- [INSTRUCTIONS TO FOLLOW]: If a line of the data contains the word "hammer", it is counted; report how many such lines there are and nothing else.

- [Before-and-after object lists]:
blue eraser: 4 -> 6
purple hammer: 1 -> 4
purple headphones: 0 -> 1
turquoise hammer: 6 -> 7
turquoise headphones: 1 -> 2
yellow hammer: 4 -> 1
* * *
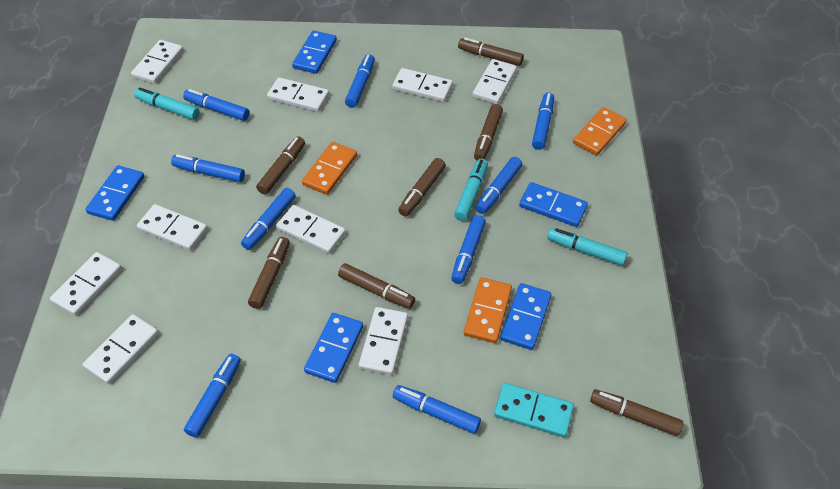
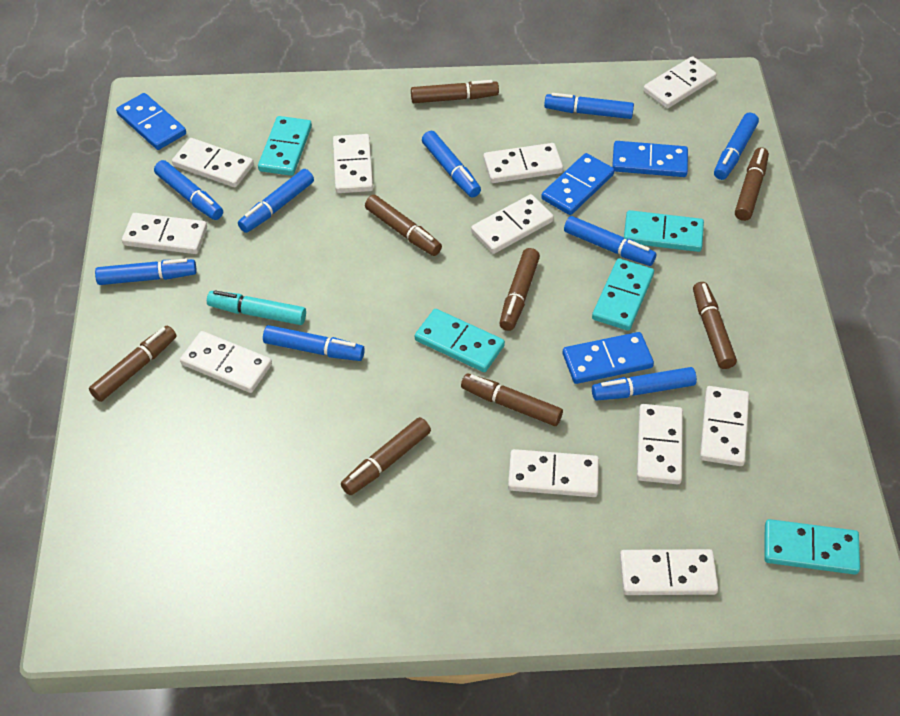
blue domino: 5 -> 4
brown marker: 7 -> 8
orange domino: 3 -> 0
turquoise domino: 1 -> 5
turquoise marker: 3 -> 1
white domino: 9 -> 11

- [ANSWER TO THIS EXERCISE]: 3